• WHAT YOU WILL DO: Print all of the data exactly, but drop the pictures.

• ENTRIES SUPPLIED:
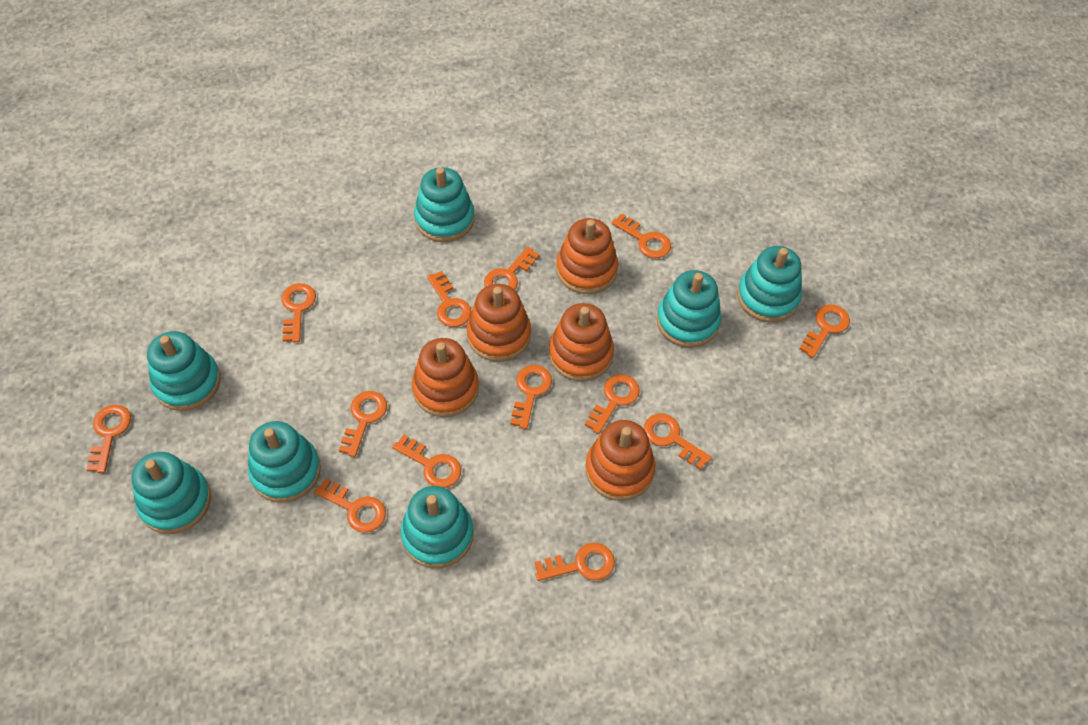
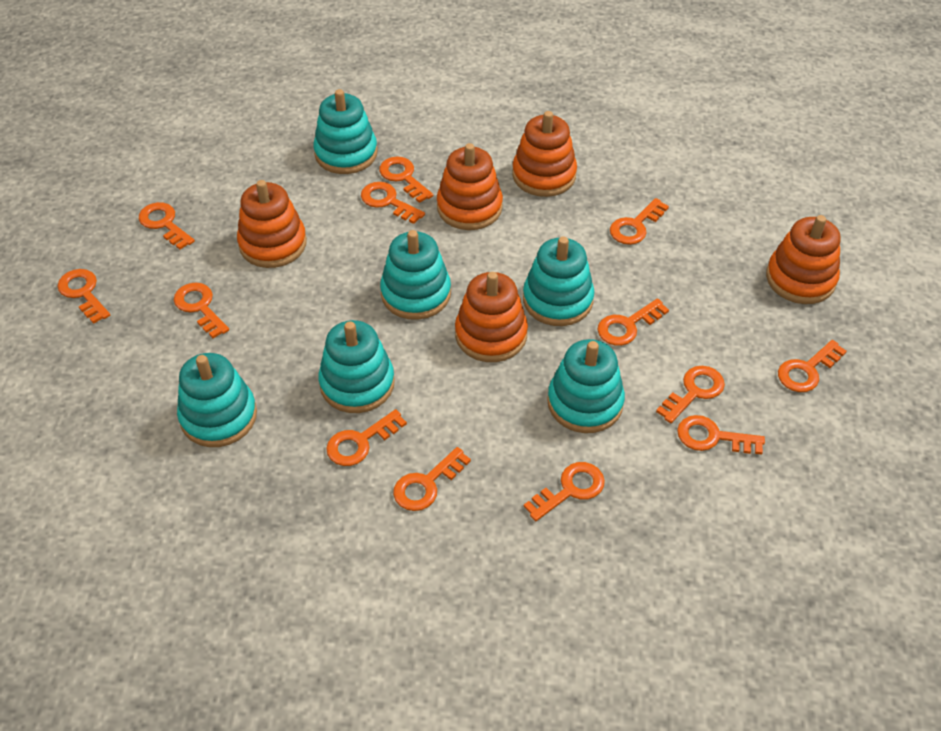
turquoise stacking toy: 7 -> 6

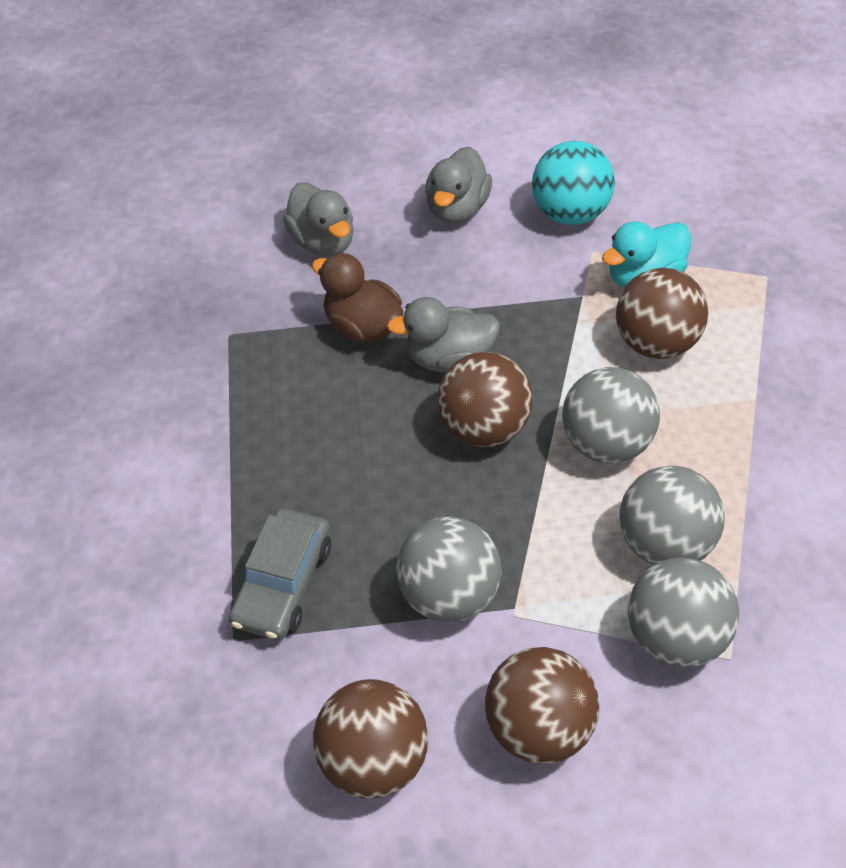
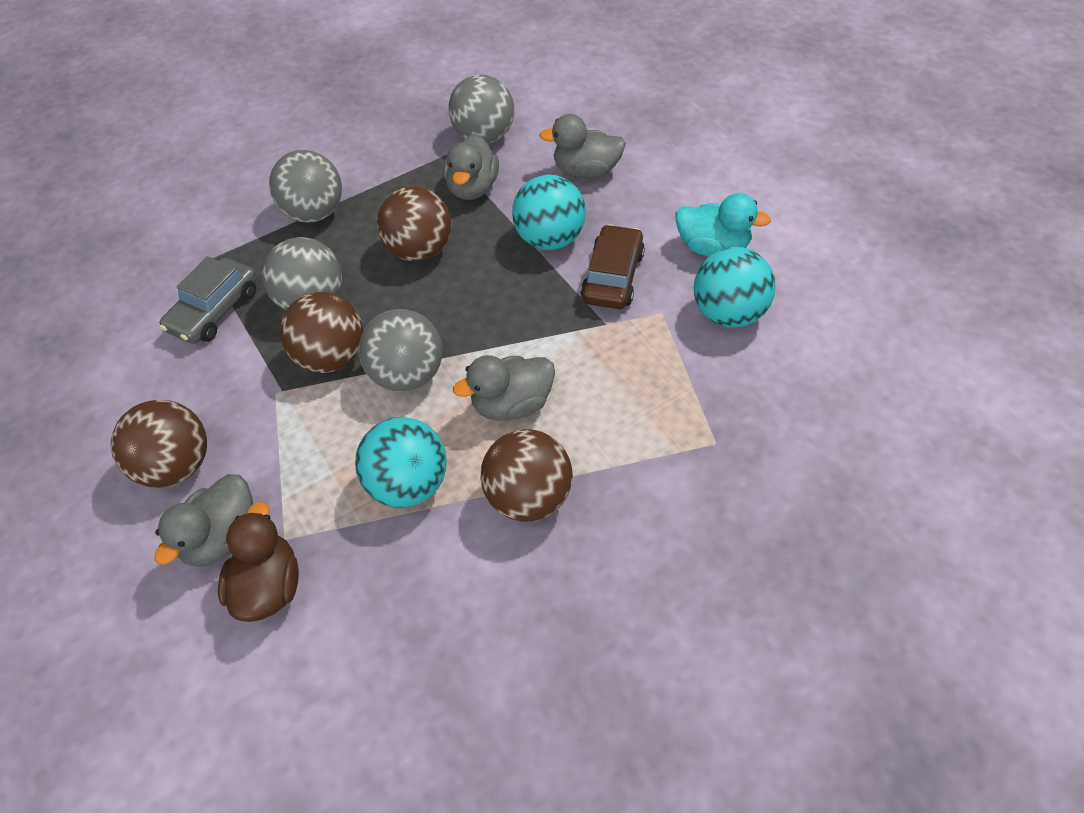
brown car: 0 -> 1
grey duck: 3 -> 4
turquoise ball: 1 -> 3

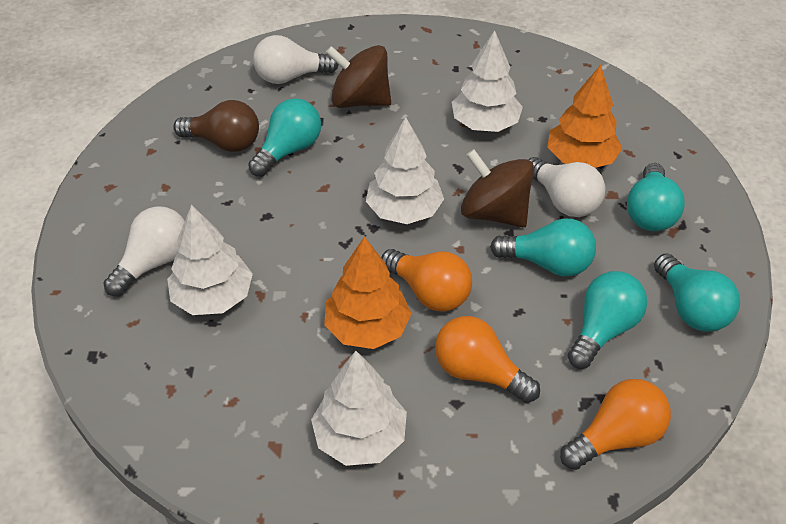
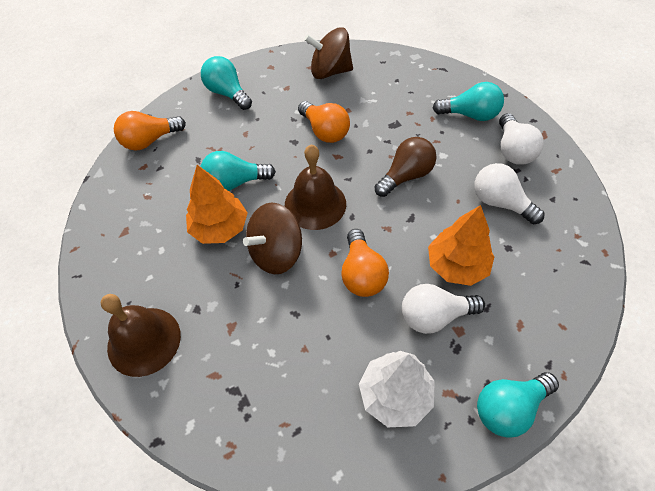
brown bell: 0 -> 2
turquoise light bulb: 5 -> 4
white tree: 4 -> 1

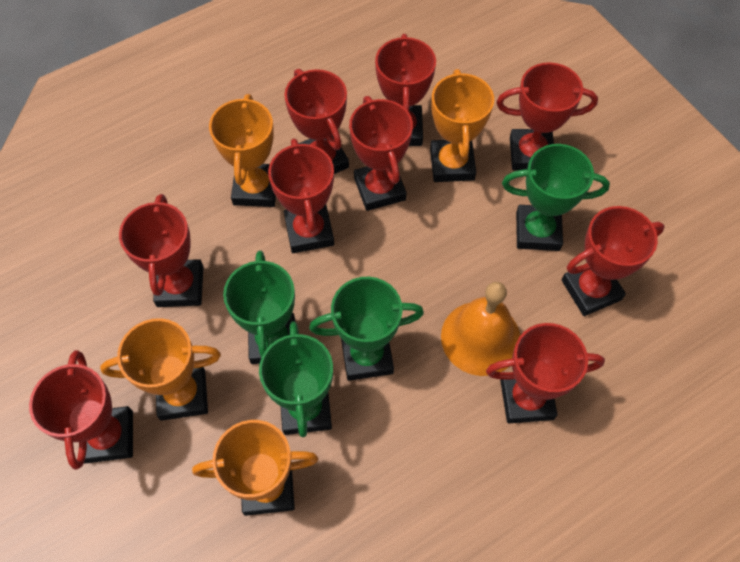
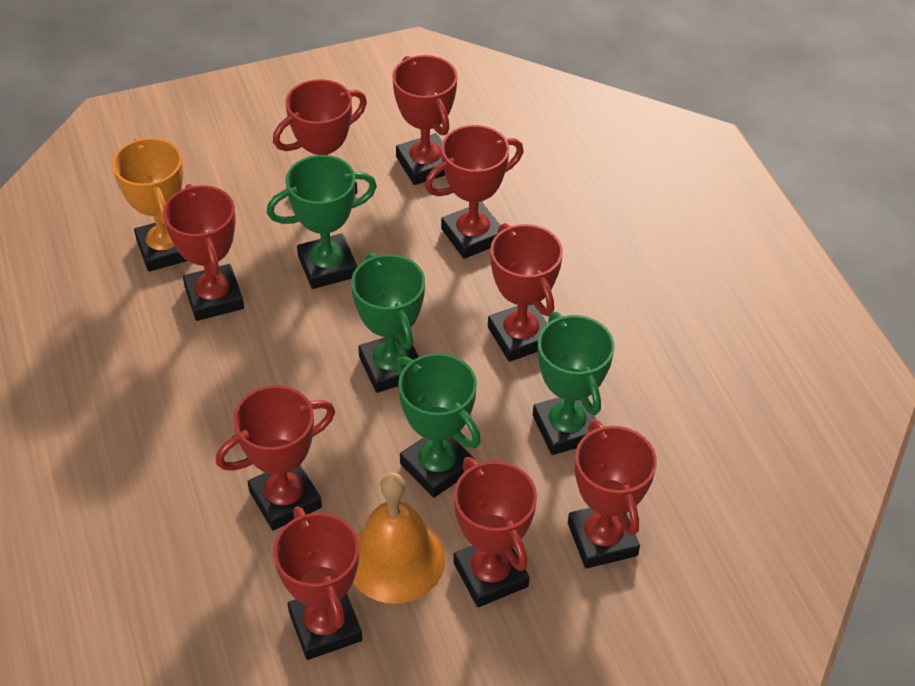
orange trophy: 4 -> 1

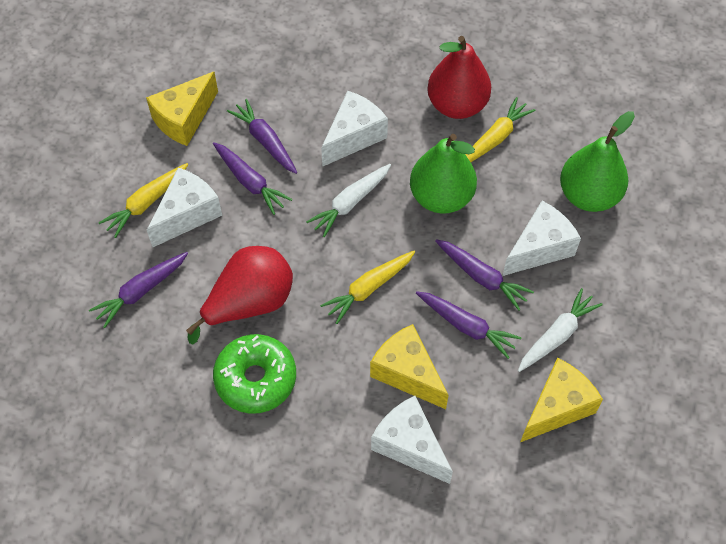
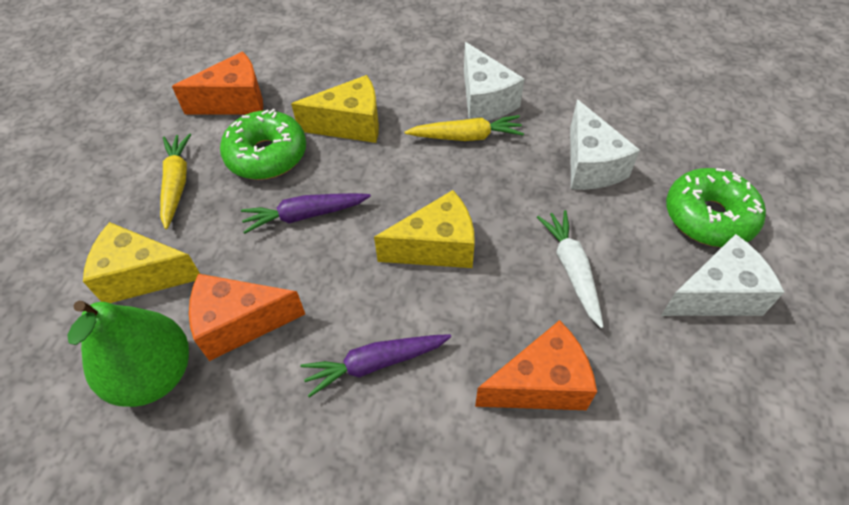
green donut: 1 -> 2
green pear: 2 -> 1
orange cheese: 0 -> 3
purple carrot: 5 -> 2
red pear: 2 -> 0
white carrot: 2 -> 1
white cheese: 4 -> 3
yellow carrot: 3 -> 2

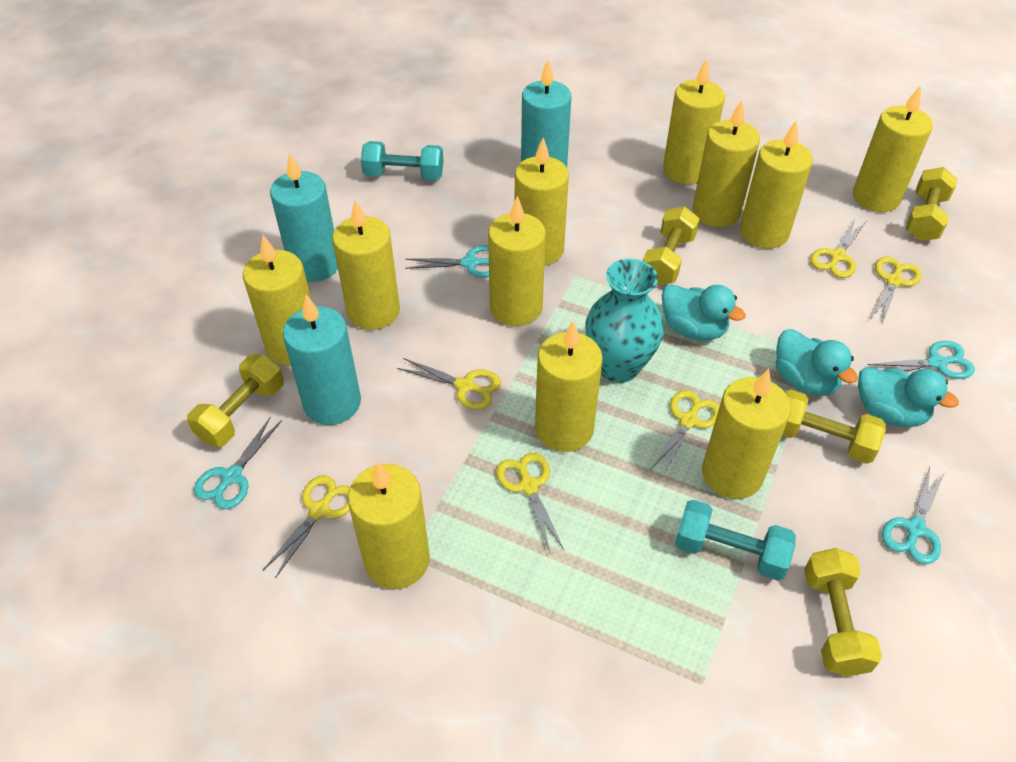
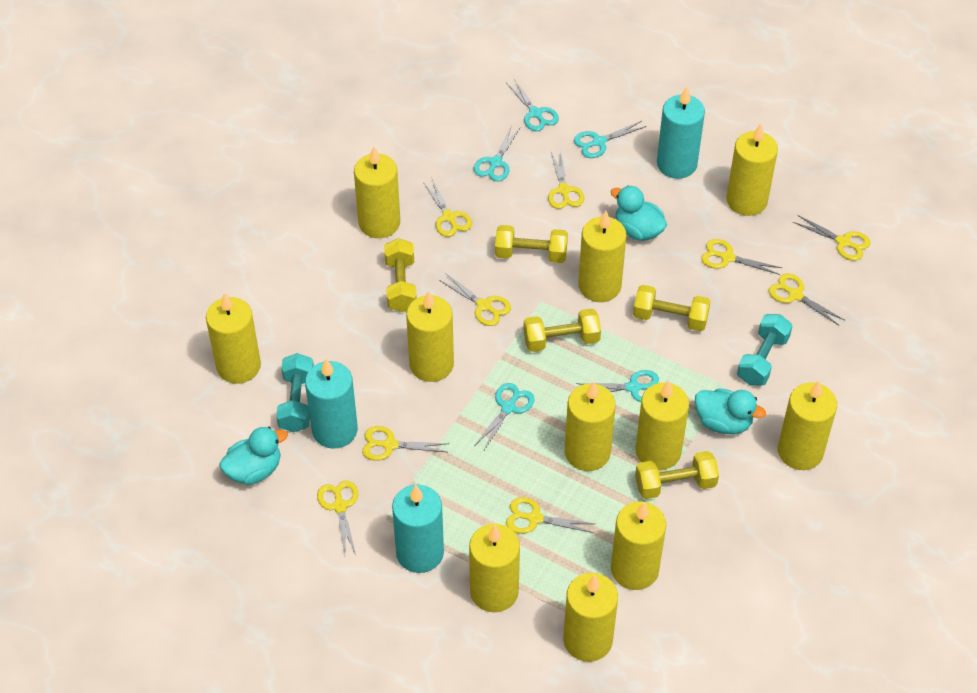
turquoise scissors: 4 -> 5
turquoise vase: 1 -> 0
yellow scissors: 6 -> 9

• OUTPUT FOR THIS TASK:
turquoise stacking toy: 7 -> 6

brown car: 0 -> 1
grey duck: 3 -> 4
turquoise ball: 1 -> 3

brown bell: 0 -> 2
turquoise light bulb: 5 -> 4
white tree: 4 -> 1

orange trophy: 4 -> 1

green donut: 1 -> 2
green pear: 2 -> 1
orange cheese: 0 -> 3
purple carrot: 5 -> 2
red pear: 2 -> 0
white carrot: 2 -> 1
white cheese: 4 -> 3
yellow carrot: 3 -> 2

turquoise scissors: 4 -> 5
turquoise vase: 1 -> 0
yellow scissors: 6 -> 9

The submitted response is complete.